===== Dataset

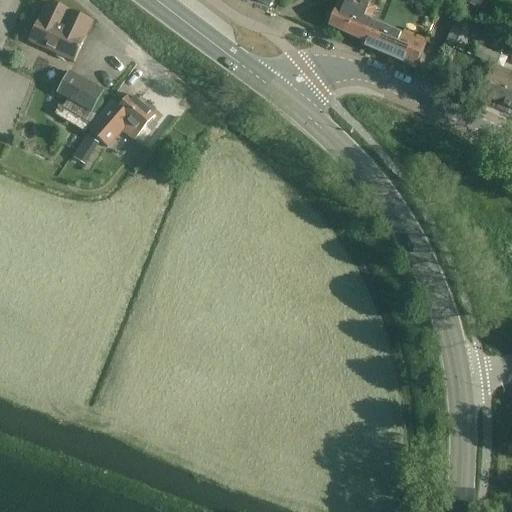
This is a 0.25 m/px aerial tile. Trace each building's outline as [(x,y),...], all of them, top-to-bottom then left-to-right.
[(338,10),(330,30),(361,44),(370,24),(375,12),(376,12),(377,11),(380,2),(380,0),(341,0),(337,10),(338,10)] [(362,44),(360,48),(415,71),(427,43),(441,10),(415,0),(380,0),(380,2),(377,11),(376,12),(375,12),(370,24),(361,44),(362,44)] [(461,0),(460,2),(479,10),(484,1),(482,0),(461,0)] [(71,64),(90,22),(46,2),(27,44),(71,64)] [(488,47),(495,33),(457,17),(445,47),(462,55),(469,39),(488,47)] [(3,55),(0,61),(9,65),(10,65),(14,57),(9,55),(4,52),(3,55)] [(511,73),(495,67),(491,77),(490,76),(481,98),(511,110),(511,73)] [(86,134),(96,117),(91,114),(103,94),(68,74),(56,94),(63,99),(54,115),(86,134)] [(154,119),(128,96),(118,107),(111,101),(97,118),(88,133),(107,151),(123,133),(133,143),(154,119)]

==========
===== Dataset

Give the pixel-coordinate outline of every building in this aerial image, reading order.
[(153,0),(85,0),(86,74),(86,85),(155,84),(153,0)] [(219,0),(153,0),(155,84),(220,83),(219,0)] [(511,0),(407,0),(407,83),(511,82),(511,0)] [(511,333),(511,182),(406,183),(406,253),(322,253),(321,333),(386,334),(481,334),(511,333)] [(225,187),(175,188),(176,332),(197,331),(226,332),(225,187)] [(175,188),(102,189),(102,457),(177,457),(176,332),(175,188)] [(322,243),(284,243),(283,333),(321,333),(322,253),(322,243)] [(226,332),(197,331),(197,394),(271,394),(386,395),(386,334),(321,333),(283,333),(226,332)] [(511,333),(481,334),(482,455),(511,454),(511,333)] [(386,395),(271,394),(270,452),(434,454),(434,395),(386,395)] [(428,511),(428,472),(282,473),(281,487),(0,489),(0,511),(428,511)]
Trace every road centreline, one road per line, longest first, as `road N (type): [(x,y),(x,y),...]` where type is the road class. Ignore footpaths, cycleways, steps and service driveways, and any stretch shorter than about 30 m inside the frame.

==========
===== Dataset

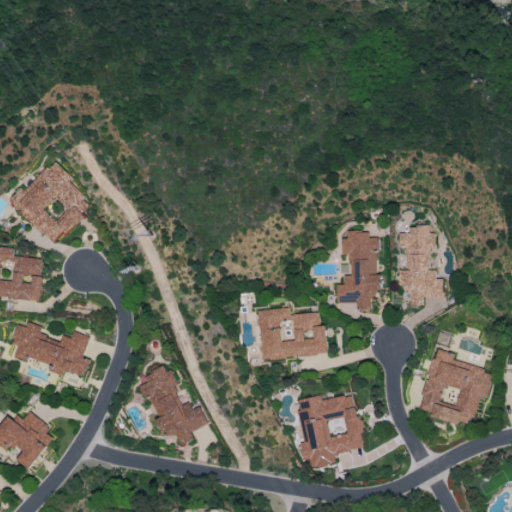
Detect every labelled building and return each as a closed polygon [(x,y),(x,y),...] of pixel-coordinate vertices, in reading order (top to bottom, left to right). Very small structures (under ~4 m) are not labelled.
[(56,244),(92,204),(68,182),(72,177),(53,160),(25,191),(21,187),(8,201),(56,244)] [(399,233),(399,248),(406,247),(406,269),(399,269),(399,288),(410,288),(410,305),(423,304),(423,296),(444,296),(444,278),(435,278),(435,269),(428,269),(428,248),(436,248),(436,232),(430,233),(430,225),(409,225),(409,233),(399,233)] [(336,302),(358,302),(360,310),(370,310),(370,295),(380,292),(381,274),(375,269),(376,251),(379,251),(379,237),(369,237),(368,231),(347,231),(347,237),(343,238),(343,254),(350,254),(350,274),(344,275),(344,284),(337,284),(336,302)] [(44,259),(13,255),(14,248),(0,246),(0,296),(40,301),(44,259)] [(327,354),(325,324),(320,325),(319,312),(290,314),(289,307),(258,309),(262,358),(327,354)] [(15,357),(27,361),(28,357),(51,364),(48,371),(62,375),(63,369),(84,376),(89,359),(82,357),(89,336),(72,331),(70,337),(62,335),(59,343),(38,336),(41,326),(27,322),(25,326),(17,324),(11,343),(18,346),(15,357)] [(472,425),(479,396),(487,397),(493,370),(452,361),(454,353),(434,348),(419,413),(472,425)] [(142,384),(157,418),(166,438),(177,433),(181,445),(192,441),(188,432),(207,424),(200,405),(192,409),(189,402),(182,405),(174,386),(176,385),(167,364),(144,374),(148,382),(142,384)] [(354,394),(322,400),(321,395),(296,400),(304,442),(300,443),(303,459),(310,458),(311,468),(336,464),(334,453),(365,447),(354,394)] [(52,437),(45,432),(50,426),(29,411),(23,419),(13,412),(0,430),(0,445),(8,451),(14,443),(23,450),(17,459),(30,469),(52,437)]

==========

*What is being asked*. Collect each line of the data above that contains the string "bottom", and copy those lines out in full.

*Solution to this problem*.
This is a 0.25 m/px aerial tile. Trace each building's outline as [(x,y),...], all of them, top-to-bottom then left-to-right.
Detect every labelled building and return each as a closed polygon [(x,y),(x,y),...] of pixel-coordinate vertices, in reading order (top to bottom, left to right). Very small structures (under ~4 m) are not labelled.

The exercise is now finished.